» WHAT YOU NEED TO DO
Please pull out every line below that contains the word "treble". Case matters.

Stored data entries
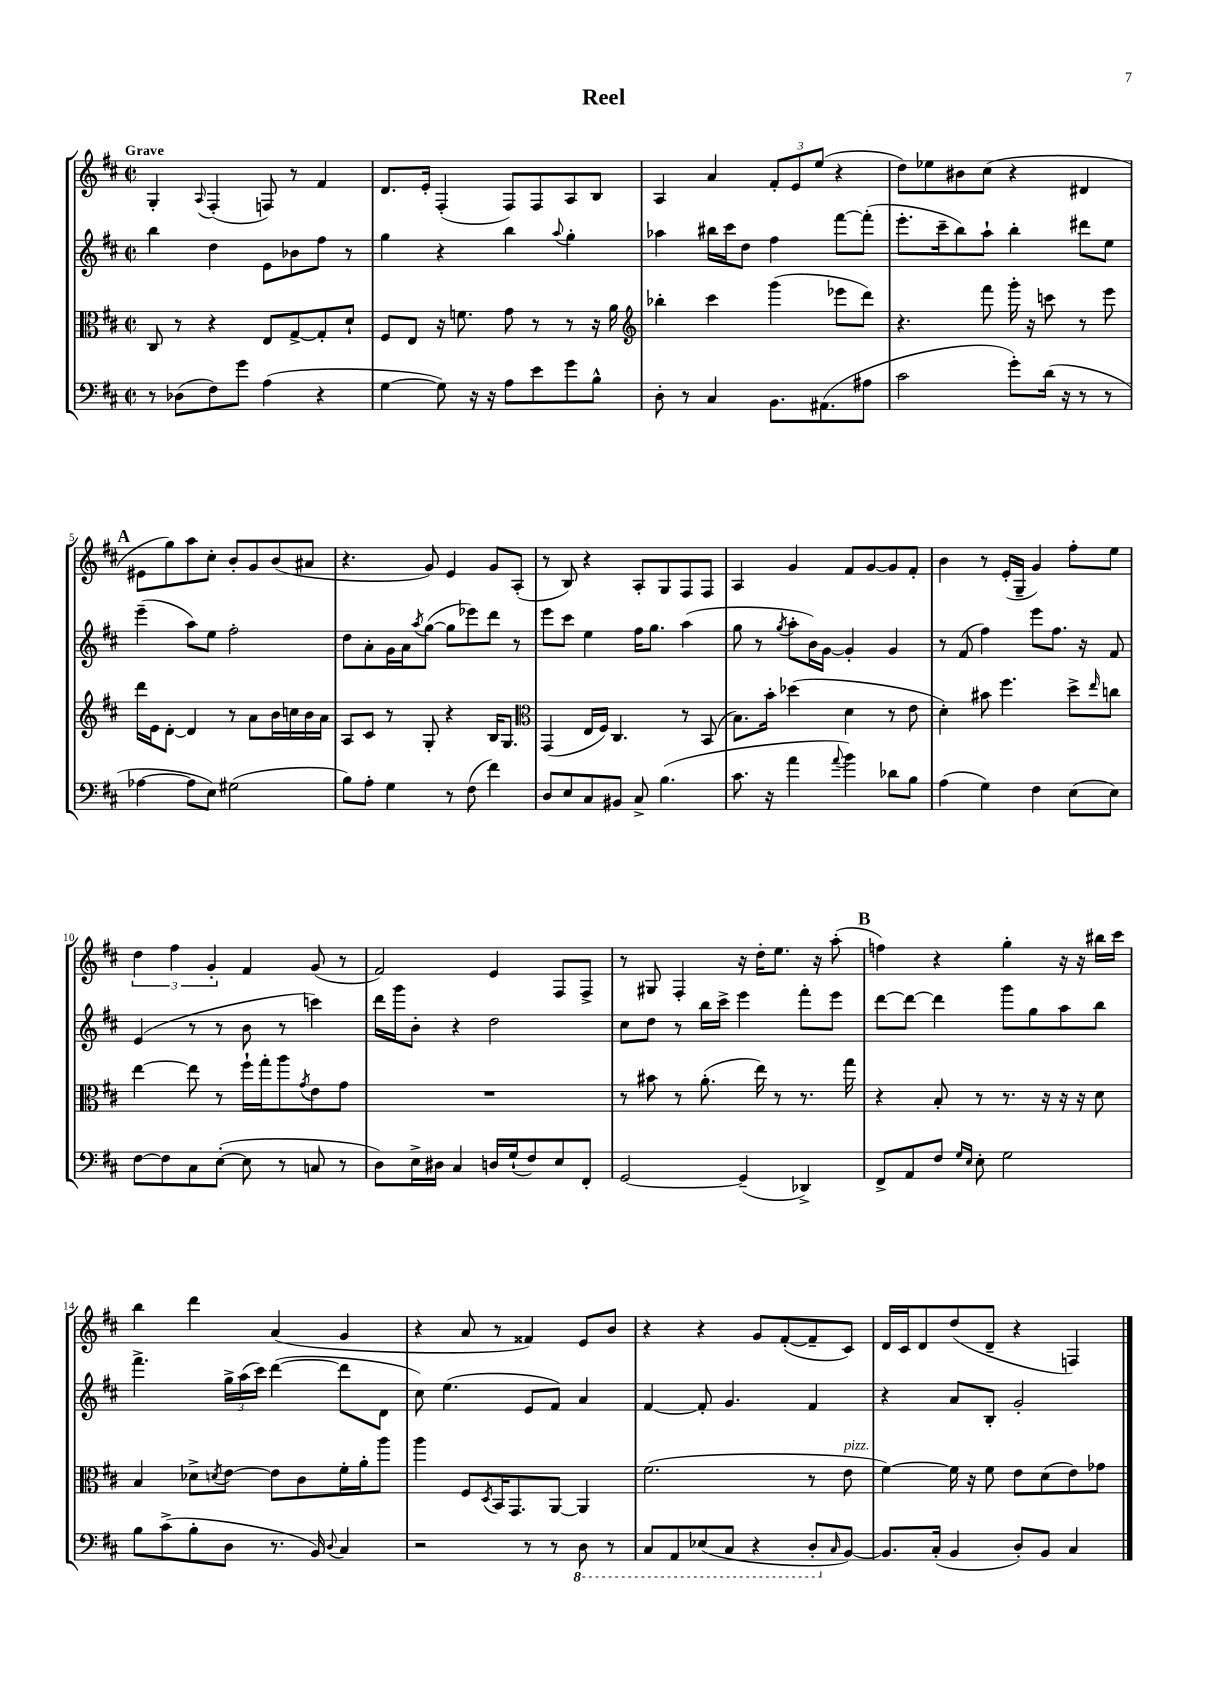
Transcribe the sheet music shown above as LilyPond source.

\header { title = "Reel" }
<<
\new StaffGroup <<
\new Staff = "s0" {
    \clef treble \key d \major \defaultTimeSignature \time 2/2 \tempo "Grave"
    g4-. \appoggiatura { a8 } fis4-.( f8) r8 fis'4 |
    d'8. e'16-. fis4-.( fis8) fis8 a8 b8 |
    a4 a'4 \tuplet 3/2 { fis'8-. e'8 e''8( } r4 |
    d''8) ees''8 bis'8 cis''8( r4 dis'4 |
    \mark \markup { \bold "A" } eis'8 g''8) a''8 cis''8-. b'8-. g'8 b'8( ais'8 |
    r4. g'8) e'4 g'8 a8-.( |
    r8 b8) r4 a8-. g8 fis8 fis8 |
    a4 g'4 fis'8 g'8~ g'8 fis'8-. |
    b'4 r8 e'16-.( g16-- g'4) fis''8-. e''8 |
    \tuplet 3/2 { d''4 fis''4 g'4-. } fis'4 g'8( r8 |
    fis'2) e'4 fis8 fis8-> |
    r8 gis8 fis4-. r16 d''16-. e''8. r16 a''8-.( |
    \mark \markup { \bold "B" } f''4) r4 g''4-. r16 r16 bis''16 cis'''16 |
    b''4 d'''4 a'4( g'4 |
    r4 a'8 r8 fisis'4) e'8 b'8 |
    r4 r4 g'8 fis'8~-.( fis'8-- cis'8) |
    d'16 cis'16 d'8 d''8( d'8-- r4 f4) \bar "|." |
}
\new Staff = "s1" {
    \clef treble \key d \major \defaultTimeSignature \time 2/2
    b''4 d''4 e'8 bes'8 fis''8 r8 |
    g''4 r4 b''4 \appoggiatura { a''8 } g''4-. |
    aes''4 bis''16 cis'''16 d''8 fis''4 fis'''8~ fis'''8-.( |
    e'''8.-. cis'''16-- b''8) a''8-! b''4-. dis'''8 e''8 |
    \mark \markup { \bold "A" } e'''4--( a''8) e''8 fis''2-. |
    d''8 a'8-. g'16 a'16 \acciaccatura { a''8 } g''8~( g''8 ees'''8) d'''8 r8 |
    e'''8 cis'''8 e''4 fis''16 g''8. a''4( |
    g''8 r8 \acciaccatura { g''8 } a''8-. b'16) g'16~ g'4-. g'4 |
    r8 fis'8( fis''4) e'''8 fis''8. r16 fis'8 |
    e'4( r8 r8 b'8 r8 c'''4) |
    d'''16 g'''16 b'8-. r4 d''2 |
    cis''8 d''8 r8 b''16 cis'''16-> e'''4 fis'''8-. e'''8 |
    \mark \markup { \bold "B" } d'''8~ d'''8~ d'''4 g'''8 g''8 a''8 b''8 |
    fis'''4.-> \tuplet 3/2 { g''16-> a''16( cis'''16) } d'''4~( d'''8 d'8 |
    cis''8) e''4.( e'8 fis'8) a'4 |
    fis'4~ fis'8-. g'4. fis'4 |
    r4 a'8 b8-. g'2-. \bar "|." |
}
\new Staff = "s2" {
    \clef alto \key d \major \defaultTimeSignature \time 2/2
    cis8 r8 r4 e8 g8~-> g8-. d'8-! |
    fis8 e8 r16 f'8. g'8 r8 r8 r16 a'16 |
    \clef treble bes''4-. cis'''4 g'''4( ees'''8 d'''8) |
    r4. fis'''8 g'''16-. r16 c'''8 r8 e'''8 |
    \mark \markup { \bold "A" } d'''16 e'16 d'8~-. d'4 r8 a'8 b'16 c''16 b'16 a'16 |
    a8 cis'8 r8 g8-. r4 b16 g8. |
    \clef alto g,4( e16 fis16) cis4. r8 b,8( |
    b8.) b'16-. des''4( d'4 r8 e'8 |
    d'4-.) bis'8 fis''4. d''8-> \grace { e''16 } c''8 |
    e''4~ e''8 r8 fis''16-! g''16-. a''8 \acciaccatura { g'8 } e'8 g'8 |
    R1 |
    r8 bis'8 r8 a'8.-.( e''16) r8 r8. g''16 |
    \mark \markup { \bold "B" } r4 b8-. r8 r8. r16 r16 r16 d'8 |
    b4 des'8-> \acciaccatura { d'8 } e'8~ e'8 cis'8 fis'16-. a'16-. a''8 |
    a''4 fis8 \acciaccatura { d8 } b,16 g,8. a,8~ a,4 |
    fis'2.( r8 e'8^\markup { \italic "pizz." } |
    fis'4~) fis'16 r16 fis'8 e'8 d'8( e'8) ges'8 \bar "|." |
}
\new Staff = "s3" {
    \clef bass \key d \major \defaultTimeSignature \time 2/2
    r8 des8( fis8) g'8 a4( r4 |
    g4~ g8) r16 r16 a8 e'8 g'8 b8-^ |
    d8-. r8 cis4 b,8. ais,8.( ais8 |
    cis'2 g'8-.) d'16( r16 r8 r8 |
    \mark \markup { \bold "A" } aes4~ aes8 e8) gis2( |
    b8) a8-. g4 r8 fis8( fis'4) |
    d8 e8 cis8 bis,8 cis8-> b4.( |
    cis'8. r16 a'4 \appoggiatura { a'8 } b'4) des'8 b8 |
    a4( g4) fis4 e8( e8) |
    fis8~ fis8 cis8 e8~-.( e8 r8 c8 r8 |
    d8) e16-> dis16 cis4 d16 g16-!( fis8) e8 fis,8-. |
    g,2~ g,4--( des,4->) |
    \mark \markup { \bold "B" } fis,8-> a,8 fis8 \grace { g16 e16 } e8-. g2 |
    b8 cis'8->( b8-. d8 r8. b,16) \appoggiatura { d8 } cis4 |
    r2 r8 r8 \ottava #-1 d,8 r8 |
    cis,8 a,,8 ees,8( cis,8 r4 d,8-. \ottava #0 \grace { cis16 } b,8~) |
    b,8. cis16-.( b,4 d8-.) b,8 cis4 \bar "|." |
}
>>
>>
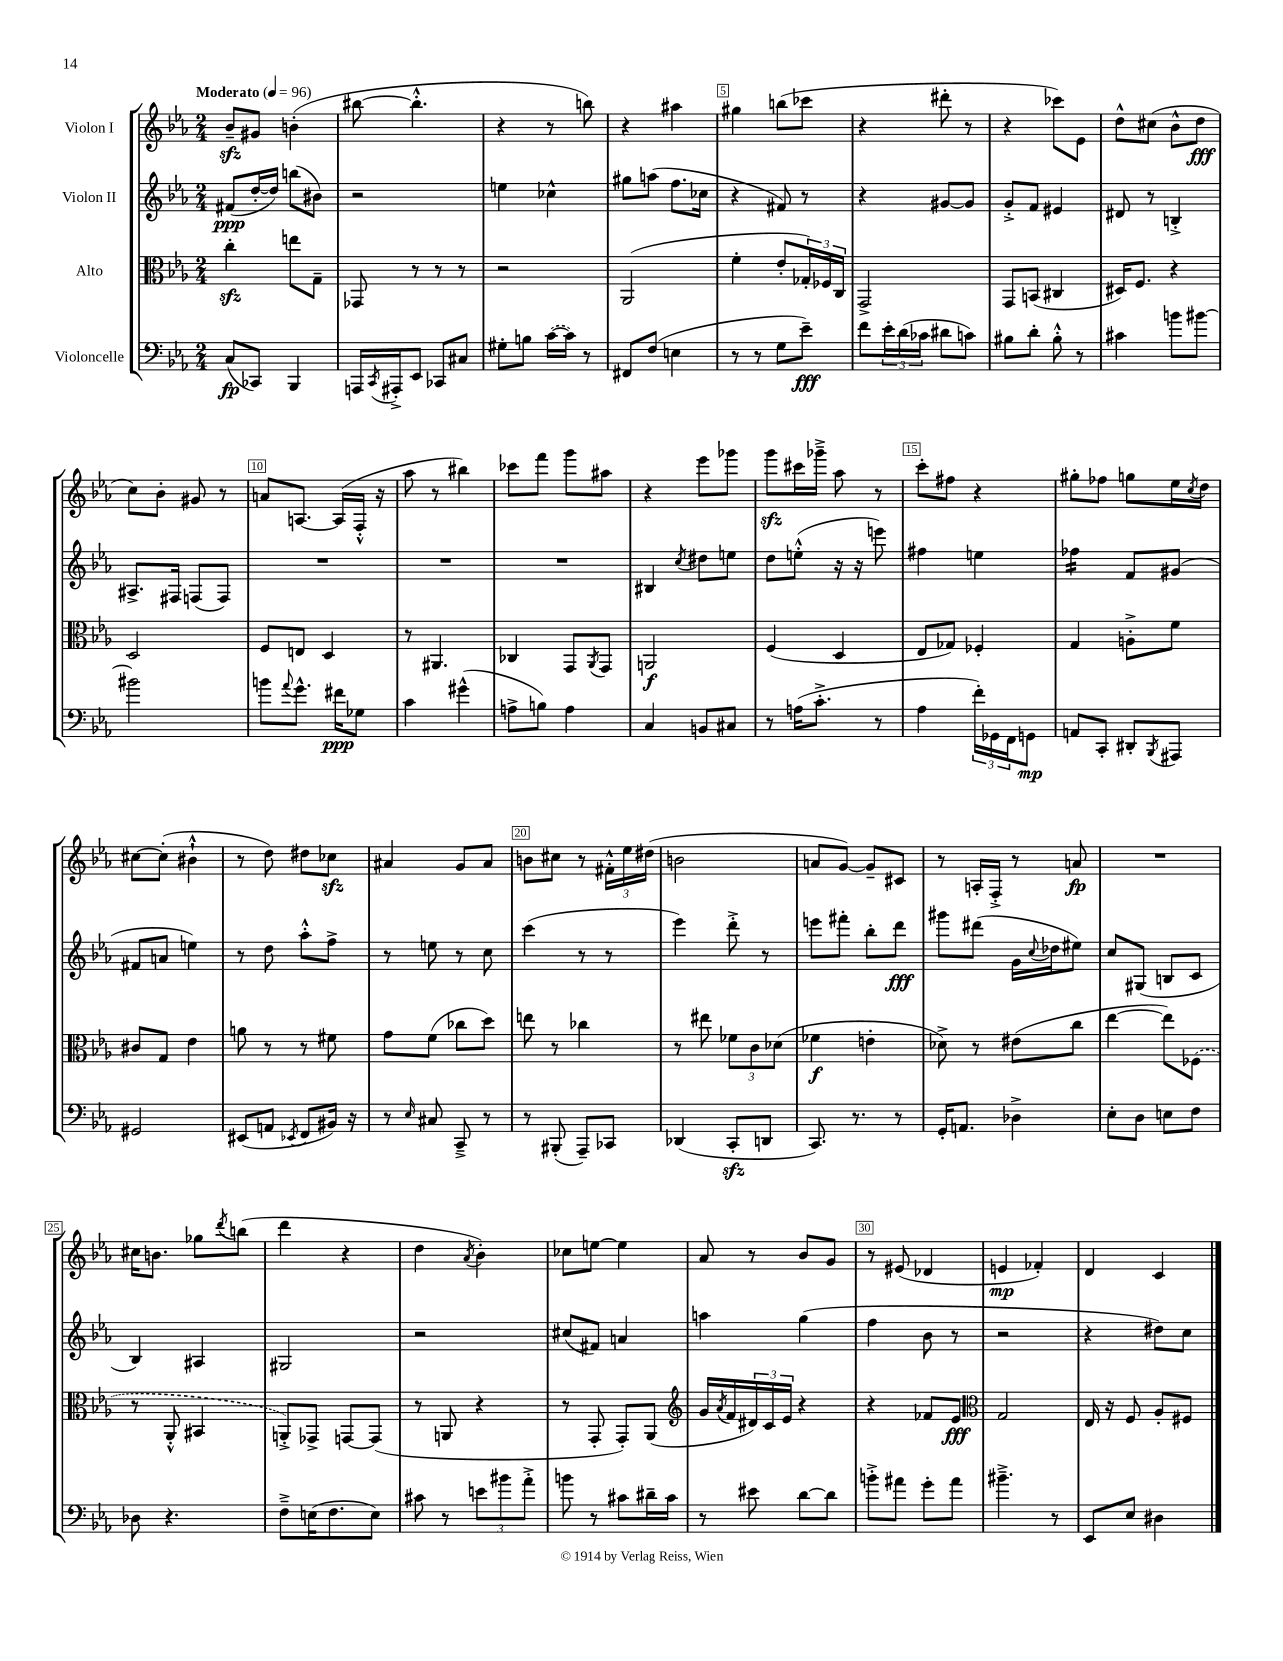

» RESULT OF THE TASK
    \clef treble \key d \major \defaultTimeSignature \time 2/2 \tempo "Grave"
    \clef treble \key d \major \defaultTimeSignature \time 2/2
    \clef treble bes''4-. cis'''4 g'''4( ees'''8 d'''8) |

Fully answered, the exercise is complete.